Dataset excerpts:
==========

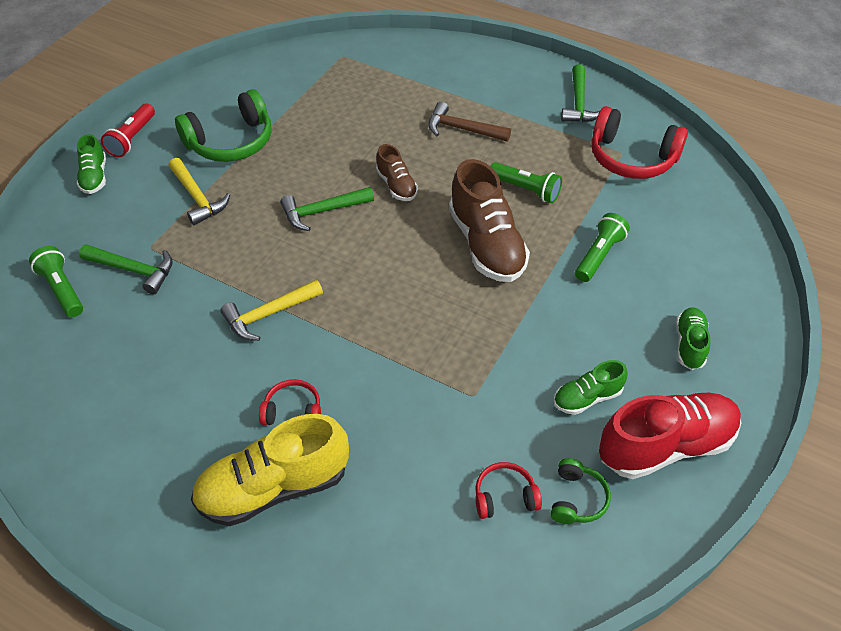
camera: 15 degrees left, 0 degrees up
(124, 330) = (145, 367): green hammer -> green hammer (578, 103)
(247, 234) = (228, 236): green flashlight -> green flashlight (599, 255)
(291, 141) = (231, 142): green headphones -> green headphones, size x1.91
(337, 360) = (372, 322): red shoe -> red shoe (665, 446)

==========

What is required:
For each record above, write out every line exactly and skip the pictures.

Written answer:
camera: 15 degrees left, 0 degrees up
(124, 330) = (145, 367): green hammer -> green hammer (578, 103)
(247, 234) = (228, 236): green flashlight -> green flashlight (599, 255)
(291, 141) = (231, 142): green headphones -> green headphones, size x1.91
(337, 360) = (372, 322): red shoe -> red shoe (665, 446)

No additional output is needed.